▸ **INSTRUCTIONS FOR THE TASK**
Go through the entries below, tally each line with the string "none", and give the final number by itself.

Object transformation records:
•••

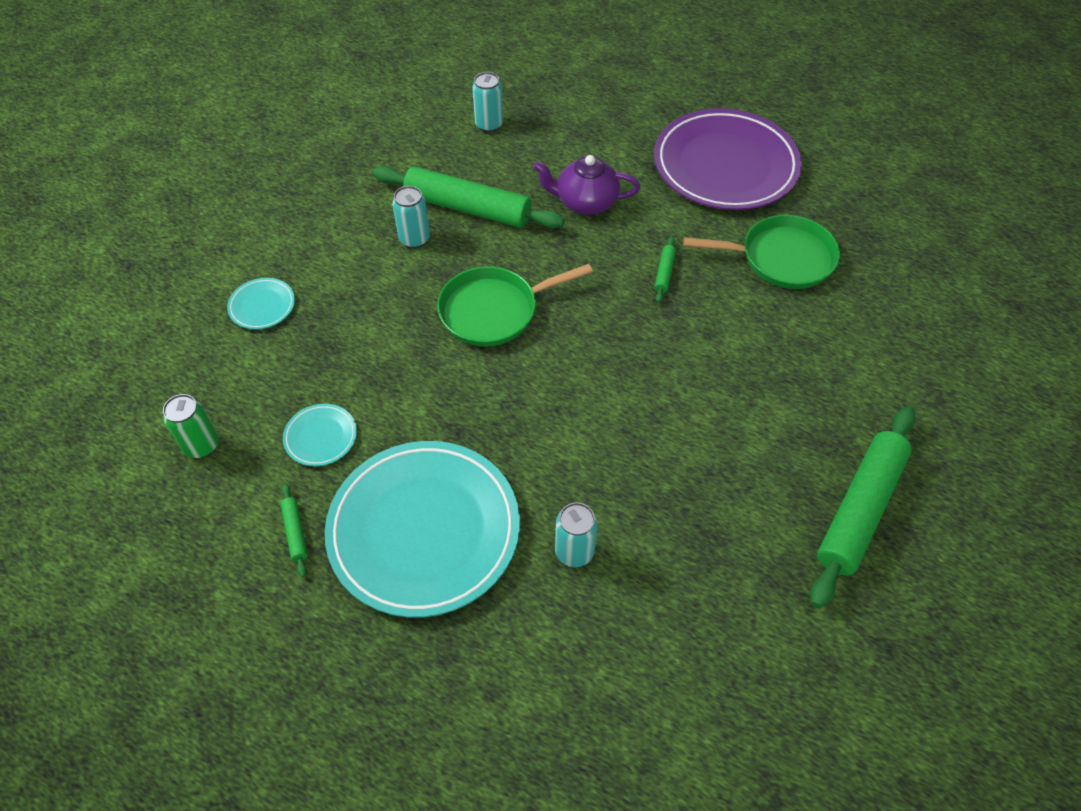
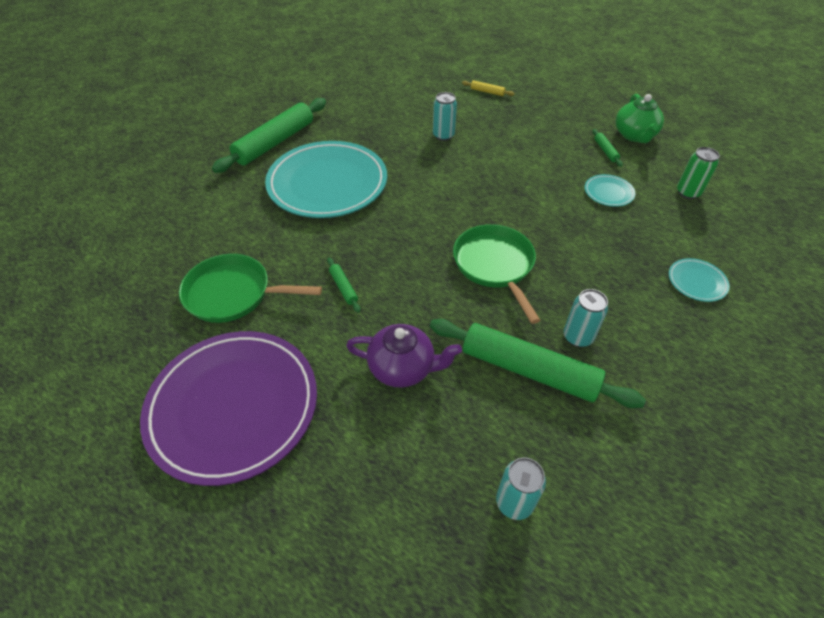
camera: 175 degrees left, 5 degrees down
(228, 581) = (634, 135): none -> green teapot
(424, 530) = (530, 148): turquoise plate -> turquoise plate (327, 184)
(492, 710) = (487, 92): none -> yellow rolling pin
(494, 310) = (495, 265): green pan -> green pan turned 90 degrees counterclockwise
(664, 273) = (343, 287): green rolling pin -> green rolling pin turned 45 degrees counterclockwise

•••

▸ **WRITTEN RESPONSE**
2